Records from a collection
============================================================

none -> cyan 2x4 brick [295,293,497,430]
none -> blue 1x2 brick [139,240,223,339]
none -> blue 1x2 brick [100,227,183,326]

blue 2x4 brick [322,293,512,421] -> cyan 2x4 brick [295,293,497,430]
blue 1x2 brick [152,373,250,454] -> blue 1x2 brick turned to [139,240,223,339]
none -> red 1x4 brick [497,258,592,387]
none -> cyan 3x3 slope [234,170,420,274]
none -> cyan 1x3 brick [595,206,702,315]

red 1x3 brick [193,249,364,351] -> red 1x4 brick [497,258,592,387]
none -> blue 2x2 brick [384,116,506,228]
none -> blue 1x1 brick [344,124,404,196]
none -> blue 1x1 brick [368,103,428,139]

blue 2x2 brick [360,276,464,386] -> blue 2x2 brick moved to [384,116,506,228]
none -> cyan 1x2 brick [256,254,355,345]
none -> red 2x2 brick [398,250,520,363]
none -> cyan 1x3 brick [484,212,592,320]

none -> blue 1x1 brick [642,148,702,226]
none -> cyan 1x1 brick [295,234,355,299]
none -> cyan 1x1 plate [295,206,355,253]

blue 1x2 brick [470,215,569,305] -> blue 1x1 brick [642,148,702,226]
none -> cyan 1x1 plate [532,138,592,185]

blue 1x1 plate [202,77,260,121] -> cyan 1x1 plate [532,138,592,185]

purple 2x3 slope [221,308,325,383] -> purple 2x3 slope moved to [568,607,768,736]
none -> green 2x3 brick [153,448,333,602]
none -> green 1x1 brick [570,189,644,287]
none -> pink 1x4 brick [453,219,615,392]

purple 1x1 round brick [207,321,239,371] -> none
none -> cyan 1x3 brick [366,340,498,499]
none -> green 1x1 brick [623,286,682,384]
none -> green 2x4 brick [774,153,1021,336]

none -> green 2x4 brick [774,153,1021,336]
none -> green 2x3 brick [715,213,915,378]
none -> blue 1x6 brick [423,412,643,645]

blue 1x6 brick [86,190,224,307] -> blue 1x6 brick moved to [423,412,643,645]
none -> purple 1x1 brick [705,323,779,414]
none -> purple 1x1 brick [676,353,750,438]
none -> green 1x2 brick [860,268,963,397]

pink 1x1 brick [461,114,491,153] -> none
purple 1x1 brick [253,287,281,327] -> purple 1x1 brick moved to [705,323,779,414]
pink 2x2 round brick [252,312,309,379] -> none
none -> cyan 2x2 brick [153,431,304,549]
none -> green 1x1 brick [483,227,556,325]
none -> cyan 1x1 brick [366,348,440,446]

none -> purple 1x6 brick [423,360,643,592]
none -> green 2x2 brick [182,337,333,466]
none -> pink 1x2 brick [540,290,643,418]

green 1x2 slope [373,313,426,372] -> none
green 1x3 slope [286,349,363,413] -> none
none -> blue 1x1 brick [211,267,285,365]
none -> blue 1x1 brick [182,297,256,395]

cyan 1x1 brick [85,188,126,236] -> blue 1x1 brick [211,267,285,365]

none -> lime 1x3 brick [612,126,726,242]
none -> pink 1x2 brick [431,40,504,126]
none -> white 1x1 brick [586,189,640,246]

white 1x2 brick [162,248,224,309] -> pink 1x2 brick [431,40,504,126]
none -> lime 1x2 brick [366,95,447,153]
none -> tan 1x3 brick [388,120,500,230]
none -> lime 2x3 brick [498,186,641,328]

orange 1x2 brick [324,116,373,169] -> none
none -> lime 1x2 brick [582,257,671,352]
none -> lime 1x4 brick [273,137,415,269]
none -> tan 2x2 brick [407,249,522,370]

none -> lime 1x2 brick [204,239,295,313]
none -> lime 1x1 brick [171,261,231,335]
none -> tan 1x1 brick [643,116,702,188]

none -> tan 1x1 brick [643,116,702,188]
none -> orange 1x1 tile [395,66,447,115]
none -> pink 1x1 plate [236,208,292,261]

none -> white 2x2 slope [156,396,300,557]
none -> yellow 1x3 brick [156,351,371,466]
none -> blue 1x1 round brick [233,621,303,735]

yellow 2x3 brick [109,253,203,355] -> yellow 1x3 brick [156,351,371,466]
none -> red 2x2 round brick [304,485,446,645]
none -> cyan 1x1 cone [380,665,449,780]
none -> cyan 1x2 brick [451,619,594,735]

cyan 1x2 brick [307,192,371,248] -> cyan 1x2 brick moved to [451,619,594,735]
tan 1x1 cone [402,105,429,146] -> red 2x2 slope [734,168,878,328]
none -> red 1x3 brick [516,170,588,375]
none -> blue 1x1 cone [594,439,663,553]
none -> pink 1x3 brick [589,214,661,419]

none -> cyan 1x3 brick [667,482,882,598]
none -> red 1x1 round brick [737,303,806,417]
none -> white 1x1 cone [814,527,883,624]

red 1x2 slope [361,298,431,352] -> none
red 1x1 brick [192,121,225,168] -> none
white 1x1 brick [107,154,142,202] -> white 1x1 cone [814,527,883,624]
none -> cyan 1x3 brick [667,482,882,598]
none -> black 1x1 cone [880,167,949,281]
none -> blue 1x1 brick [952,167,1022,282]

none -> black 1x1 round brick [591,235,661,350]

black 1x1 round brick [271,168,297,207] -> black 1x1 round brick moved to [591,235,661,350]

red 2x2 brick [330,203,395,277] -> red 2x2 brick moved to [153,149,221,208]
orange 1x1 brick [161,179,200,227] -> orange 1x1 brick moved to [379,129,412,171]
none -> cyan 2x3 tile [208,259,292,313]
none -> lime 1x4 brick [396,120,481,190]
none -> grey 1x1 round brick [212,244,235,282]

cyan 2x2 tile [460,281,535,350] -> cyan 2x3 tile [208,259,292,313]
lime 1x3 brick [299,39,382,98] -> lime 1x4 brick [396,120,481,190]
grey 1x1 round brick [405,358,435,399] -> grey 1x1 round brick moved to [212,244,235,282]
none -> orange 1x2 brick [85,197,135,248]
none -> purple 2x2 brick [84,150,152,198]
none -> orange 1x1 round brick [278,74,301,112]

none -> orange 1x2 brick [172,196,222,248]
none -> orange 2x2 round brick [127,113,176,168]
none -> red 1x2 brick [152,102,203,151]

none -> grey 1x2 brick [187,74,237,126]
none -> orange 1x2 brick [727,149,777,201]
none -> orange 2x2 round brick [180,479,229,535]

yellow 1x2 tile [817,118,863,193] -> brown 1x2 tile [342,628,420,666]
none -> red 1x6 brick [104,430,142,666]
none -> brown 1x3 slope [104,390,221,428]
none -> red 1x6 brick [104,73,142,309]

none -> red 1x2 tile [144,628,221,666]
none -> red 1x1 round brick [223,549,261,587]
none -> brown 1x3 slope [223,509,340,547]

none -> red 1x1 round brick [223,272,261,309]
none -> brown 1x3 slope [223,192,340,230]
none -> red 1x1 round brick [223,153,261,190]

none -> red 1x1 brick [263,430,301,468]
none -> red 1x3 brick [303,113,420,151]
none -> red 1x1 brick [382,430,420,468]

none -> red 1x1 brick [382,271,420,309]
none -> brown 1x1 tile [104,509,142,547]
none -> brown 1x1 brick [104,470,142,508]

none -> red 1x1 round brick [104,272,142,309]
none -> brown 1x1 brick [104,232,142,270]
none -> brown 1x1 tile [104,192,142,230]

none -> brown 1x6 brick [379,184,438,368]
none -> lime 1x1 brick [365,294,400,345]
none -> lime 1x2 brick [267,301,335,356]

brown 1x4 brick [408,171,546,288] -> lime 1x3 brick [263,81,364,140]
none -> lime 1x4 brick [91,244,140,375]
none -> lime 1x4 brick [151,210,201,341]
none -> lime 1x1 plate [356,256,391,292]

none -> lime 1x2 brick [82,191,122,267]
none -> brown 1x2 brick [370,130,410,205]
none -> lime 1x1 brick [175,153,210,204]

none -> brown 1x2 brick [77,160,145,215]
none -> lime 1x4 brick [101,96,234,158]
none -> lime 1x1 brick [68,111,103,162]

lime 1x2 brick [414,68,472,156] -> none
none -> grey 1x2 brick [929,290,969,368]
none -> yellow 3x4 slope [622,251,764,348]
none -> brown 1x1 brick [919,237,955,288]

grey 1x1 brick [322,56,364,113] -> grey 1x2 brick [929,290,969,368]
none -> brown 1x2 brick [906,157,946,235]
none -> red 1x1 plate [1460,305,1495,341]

============================================================

* Problem description
Please return the lines above that run from the line containing "pink 2x2 round" to the line containing "none -> red 2x2 round brick [304,485,446,645]", inclusive, exactly and with no other lines.

* Result of this task
pink 2x2 round brick [252,312,309,379] -> none
none -> cyan 2x2 brick [153,431,304,549]
none -> green 1x1 brick [483,227,556,325]
none -> cyan 1x1 brick [366,348,440,446]

none -> purple 1x6 brick [423,360,643,592]
none -> green 2x2 brick [182,337,333,466]
none -> pink 1x2 brick [540,290,643,418]

green 1x2 slope [373,313,426,372] -> none
green 1x3 slope [286,349,363,413] -> none
none -> blue 1x1 brick [211,267,285,365]
none -> blue 1x1 brick [182,297,256,395]

cyan 1x1 brick [85,188,126,236] -> blue 1x1 brick [211,267,285,365]

none -> lime 1x3 brick [612,126,726,242]
none -> pink 1x2 brick [431,40,504,126]
none -> white 1x1 brick [586,189,640,246]

white 1x2 brick [162,248,224,309] -> pink 1x2 brick [431,40,504,126]
none -> lime 1x2 brick [366,95,447,153]
none -> tan 1x3 brick [388,120,500,230]
none -> lime 2x3 brick [498,186,641,328]

orange 1x2 brick [324,116,373,169] -> none
none -> lime 1x2 brick [582,257,671,352]
none -> lime 1x4 brick [273,137,415,269]
none -> tan 2x2 brick [407,249,522,370]

none -> lime 1x2 brick [204,239,295,313]
none -> lime 1x1 brick [171,261,231,335]
none -> tan 1x1 brick [643,116,702,188]

none -> tan 1x1 brick [643,116,702,188]
none -> orange 1x1 tile [395,66,447,115]
none -> pink 1x1 plate [236,208,292,261]

none -> white 2x2 slope [156,396,300,557]
none -> yellow 1x3 brick [156,351,371,466]
none -> blue 1x1 round brick [233,621,303,735]

yellow 2x3 brick [109,253,203,355] -> yellow 1x3 brick [156,351,371,466]
none -> red 2x2 round brick [304,485,446,645]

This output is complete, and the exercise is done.